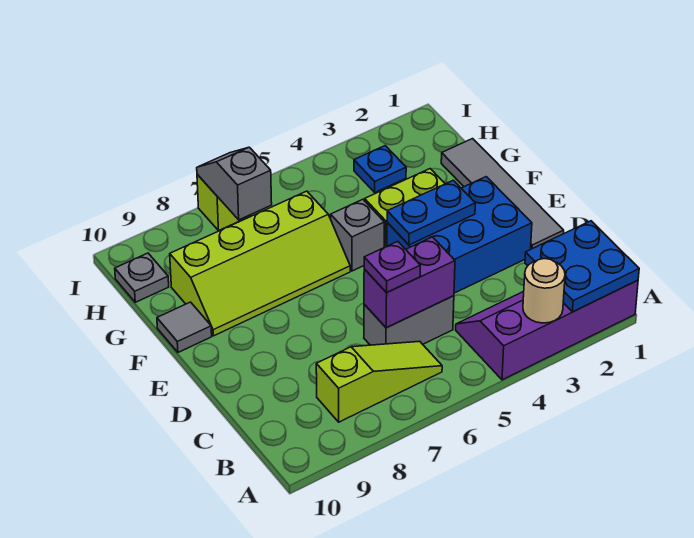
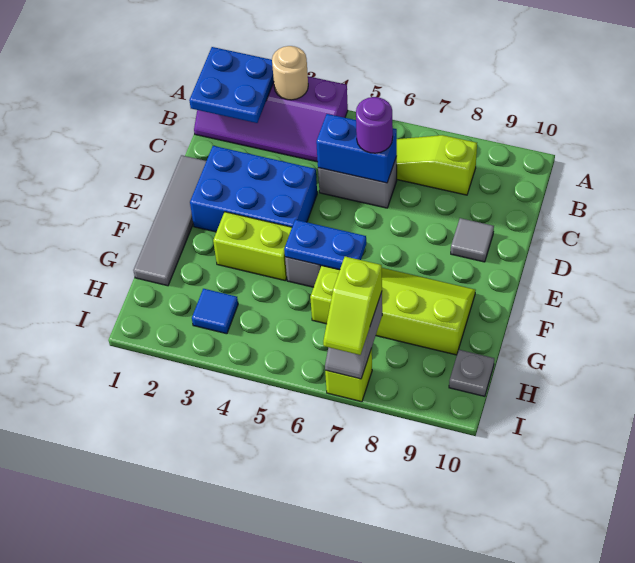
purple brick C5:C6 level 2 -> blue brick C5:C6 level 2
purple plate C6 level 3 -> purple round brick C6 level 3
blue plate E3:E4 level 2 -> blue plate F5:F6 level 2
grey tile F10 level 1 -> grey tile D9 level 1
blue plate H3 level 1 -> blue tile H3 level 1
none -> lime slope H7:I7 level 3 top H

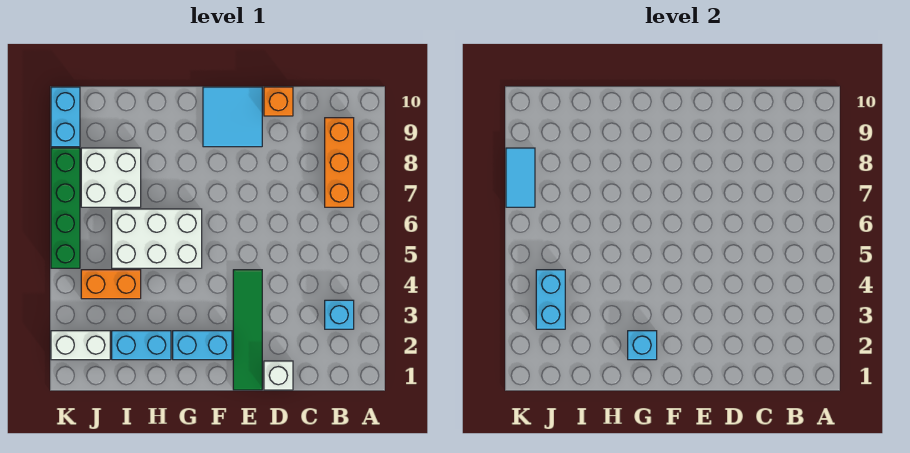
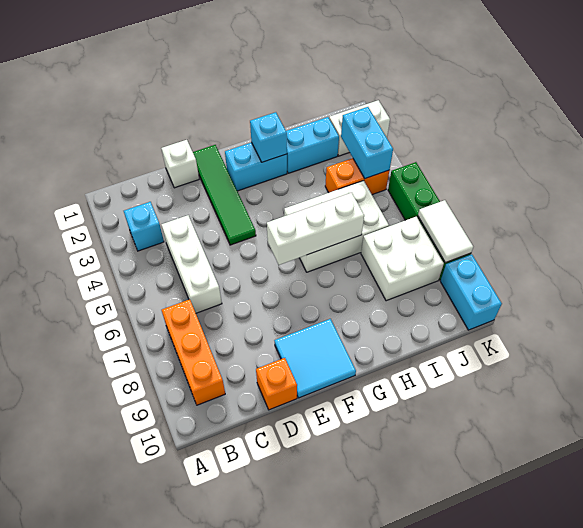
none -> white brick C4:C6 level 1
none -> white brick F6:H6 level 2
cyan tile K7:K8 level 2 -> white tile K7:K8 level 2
◇ ◇ ◇
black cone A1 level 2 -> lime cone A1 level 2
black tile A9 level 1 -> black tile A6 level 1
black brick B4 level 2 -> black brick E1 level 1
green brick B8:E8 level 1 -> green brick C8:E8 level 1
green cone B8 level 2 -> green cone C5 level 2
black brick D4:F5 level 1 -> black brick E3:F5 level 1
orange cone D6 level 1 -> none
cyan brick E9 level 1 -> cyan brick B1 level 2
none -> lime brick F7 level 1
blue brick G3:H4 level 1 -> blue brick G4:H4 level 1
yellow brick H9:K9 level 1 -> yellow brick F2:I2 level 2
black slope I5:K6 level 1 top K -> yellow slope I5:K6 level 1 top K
◇ ◇ ◇
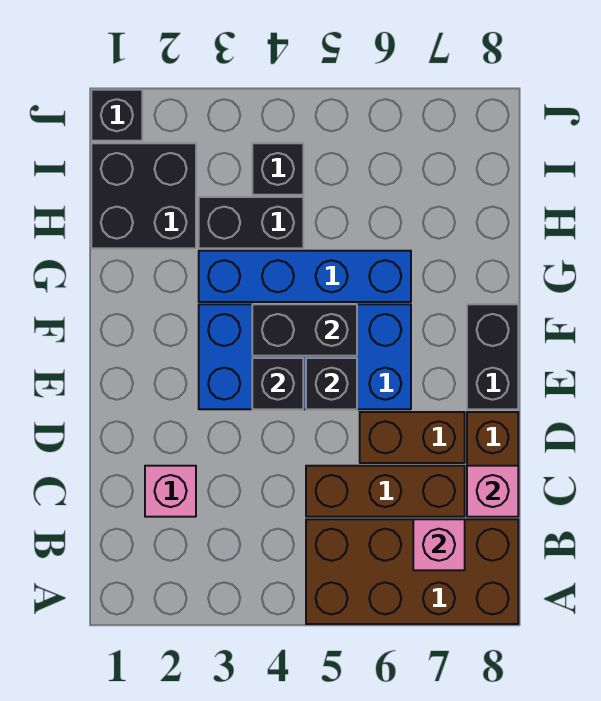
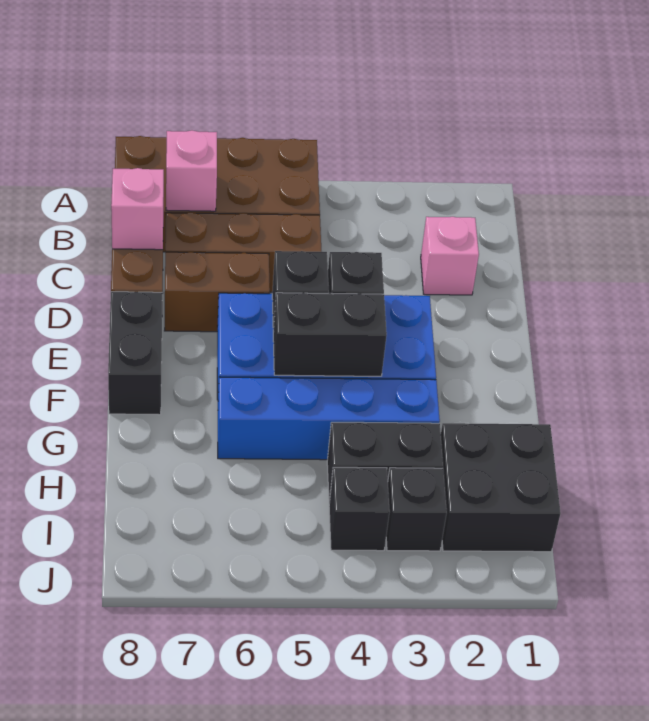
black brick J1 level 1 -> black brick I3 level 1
◇ ◇ ◇
- _WORK ORDER_
Your answer must be the lines above from the one containing "black brick B4" to the one containing "black slope I5:K6", both included, restated word for word.

- _RESULT_
black brick B4 level 2 -> black brick E1 level 1
green brick B8:E8 level 1 -> green brick C8:E8 level 1
green cone B8 level 2 -> green cone C5 level 2
black brick D4:F5 level 1 -> black brick E3:F5 level 1
orange cone D6 level 1 -> none
cyan brick E9 level 1 -> cyan brick B1 level 2
none -> lime brick F7 level 1
blue brick G3:H4 level 1 -> blue brick G4:H4 level 1
yellow brick H9:K9 level 1 -> yellow brick F2:I2 level 2
black slope I5:K6 level 1 top K -> yellow slope I5:K6 level 1 top K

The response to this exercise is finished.